<<<<

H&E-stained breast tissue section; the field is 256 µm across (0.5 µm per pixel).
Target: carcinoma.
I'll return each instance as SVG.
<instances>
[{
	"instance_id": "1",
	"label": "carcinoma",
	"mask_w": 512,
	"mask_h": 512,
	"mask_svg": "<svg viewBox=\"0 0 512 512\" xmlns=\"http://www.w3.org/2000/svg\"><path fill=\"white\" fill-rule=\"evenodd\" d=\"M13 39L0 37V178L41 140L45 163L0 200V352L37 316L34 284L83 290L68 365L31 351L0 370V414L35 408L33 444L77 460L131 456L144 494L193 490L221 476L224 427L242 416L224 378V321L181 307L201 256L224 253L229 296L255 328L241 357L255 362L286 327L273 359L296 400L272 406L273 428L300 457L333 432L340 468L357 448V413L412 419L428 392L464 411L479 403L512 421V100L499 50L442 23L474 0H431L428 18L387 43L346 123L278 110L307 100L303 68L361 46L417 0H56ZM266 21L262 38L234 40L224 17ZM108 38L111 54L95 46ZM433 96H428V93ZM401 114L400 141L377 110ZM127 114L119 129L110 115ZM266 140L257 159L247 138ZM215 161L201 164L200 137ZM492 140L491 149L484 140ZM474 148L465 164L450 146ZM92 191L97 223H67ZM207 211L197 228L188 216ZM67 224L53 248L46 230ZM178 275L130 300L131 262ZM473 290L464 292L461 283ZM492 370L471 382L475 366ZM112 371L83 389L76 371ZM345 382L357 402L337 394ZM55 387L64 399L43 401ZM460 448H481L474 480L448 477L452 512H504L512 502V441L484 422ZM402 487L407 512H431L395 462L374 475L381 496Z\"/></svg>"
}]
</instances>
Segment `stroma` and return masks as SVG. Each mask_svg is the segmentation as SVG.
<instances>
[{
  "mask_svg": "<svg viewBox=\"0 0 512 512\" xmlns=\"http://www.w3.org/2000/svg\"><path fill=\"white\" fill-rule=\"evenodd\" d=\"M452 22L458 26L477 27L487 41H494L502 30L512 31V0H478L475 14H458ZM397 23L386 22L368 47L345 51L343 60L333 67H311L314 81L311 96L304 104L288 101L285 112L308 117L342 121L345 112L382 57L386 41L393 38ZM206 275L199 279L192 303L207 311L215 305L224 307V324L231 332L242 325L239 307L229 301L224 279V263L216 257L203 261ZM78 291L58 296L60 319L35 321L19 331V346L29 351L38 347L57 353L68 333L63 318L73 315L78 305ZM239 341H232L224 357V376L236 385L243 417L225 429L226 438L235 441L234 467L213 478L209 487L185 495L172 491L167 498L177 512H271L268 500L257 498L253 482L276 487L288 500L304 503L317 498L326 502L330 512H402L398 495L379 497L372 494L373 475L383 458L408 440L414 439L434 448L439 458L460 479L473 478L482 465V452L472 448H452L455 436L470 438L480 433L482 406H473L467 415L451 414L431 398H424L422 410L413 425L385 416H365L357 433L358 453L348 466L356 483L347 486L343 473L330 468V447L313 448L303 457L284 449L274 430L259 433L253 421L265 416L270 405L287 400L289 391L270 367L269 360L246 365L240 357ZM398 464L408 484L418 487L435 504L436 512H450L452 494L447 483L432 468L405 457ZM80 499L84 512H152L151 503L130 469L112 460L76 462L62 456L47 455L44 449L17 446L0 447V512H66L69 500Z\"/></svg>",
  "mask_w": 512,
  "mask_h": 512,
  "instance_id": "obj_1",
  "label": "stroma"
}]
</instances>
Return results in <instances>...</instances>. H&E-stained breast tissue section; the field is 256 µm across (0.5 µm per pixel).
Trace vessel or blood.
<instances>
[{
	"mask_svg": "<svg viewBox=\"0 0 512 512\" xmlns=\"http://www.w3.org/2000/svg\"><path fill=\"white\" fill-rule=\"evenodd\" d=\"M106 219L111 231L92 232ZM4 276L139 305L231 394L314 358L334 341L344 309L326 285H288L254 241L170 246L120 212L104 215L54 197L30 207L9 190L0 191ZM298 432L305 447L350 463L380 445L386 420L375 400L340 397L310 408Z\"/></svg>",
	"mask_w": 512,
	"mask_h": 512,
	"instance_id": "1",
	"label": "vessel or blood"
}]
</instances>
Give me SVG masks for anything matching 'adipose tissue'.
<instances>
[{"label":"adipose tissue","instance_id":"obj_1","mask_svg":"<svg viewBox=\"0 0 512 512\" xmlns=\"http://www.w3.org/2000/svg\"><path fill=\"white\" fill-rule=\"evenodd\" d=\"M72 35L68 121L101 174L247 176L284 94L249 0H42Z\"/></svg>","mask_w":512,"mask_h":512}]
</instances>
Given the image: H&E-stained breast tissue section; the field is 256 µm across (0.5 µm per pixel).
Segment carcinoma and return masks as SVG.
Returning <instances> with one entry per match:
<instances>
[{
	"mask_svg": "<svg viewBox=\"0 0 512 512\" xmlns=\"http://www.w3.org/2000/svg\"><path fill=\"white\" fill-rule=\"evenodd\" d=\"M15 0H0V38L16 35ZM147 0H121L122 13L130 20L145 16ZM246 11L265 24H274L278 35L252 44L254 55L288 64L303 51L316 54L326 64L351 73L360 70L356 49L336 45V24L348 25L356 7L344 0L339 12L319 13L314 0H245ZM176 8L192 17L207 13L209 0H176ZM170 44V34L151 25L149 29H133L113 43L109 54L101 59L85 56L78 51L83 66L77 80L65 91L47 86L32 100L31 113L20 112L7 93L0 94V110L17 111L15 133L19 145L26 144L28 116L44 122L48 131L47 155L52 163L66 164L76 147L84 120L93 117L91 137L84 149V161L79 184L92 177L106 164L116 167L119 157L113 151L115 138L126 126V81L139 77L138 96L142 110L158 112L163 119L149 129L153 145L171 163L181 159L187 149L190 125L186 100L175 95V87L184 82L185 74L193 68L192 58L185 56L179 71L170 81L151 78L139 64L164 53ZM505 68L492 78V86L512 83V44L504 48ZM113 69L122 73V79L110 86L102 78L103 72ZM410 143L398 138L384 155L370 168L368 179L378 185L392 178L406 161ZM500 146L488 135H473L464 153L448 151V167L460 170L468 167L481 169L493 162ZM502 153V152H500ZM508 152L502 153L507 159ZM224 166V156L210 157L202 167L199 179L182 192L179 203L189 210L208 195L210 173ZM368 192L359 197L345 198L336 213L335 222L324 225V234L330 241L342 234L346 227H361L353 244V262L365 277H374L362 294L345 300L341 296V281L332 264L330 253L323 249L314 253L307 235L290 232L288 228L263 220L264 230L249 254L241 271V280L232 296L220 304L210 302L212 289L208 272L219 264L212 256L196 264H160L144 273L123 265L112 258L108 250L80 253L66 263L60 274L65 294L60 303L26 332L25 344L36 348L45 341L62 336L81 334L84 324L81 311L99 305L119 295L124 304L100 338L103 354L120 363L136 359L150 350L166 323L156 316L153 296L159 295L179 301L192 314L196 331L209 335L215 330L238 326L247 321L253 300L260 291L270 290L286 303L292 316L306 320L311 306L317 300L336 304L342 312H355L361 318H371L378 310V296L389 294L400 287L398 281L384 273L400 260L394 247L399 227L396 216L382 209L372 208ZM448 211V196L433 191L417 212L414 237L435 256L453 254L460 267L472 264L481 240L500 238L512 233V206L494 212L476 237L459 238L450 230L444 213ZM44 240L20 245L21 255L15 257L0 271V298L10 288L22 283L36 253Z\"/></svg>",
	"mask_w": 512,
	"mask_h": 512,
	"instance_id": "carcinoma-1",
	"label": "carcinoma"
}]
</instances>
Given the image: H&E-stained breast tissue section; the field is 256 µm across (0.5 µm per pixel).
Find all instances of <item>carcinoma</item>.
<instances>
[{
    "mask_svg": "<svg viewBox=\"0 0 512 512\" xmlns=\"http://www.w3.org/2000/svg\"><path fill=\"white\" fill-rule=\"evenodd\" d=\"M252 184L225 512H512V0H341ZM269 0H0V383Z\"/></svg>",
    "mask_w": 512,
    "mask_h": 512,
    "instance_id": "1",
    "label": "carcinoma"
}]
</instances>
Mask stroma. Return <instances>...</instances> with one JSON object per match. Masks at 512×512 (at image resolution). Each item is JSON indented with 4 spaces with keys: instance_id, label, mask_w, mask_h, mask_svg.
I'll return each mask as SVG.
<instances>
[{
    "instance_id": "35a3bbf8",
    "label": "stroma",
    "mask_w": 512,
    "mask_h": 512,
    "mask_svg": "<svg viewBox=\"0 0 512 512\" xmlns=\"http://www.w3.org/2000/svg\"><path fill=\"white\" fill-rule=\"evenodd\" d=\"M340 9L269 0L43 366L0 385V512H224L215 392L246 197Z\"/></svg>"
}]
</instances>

>>>>

■ **Exercise instructions**:
Using the listing, collect all lines in which the string "stroma" is found.

■ **Result below**:
Segment `stroma` and return masks as SVG. Each mask_svg is the segmentation as SVG.
  "label": "stroma"
Mask stroma. Return <instances>...</instances> with one JSON object per match. Masks at 512×512 (at image resolution). Each item is JSON indented with 4 spaces with keys: instance_id, label, mask_w, mask_h, mask_svg.
    "label": "stroma",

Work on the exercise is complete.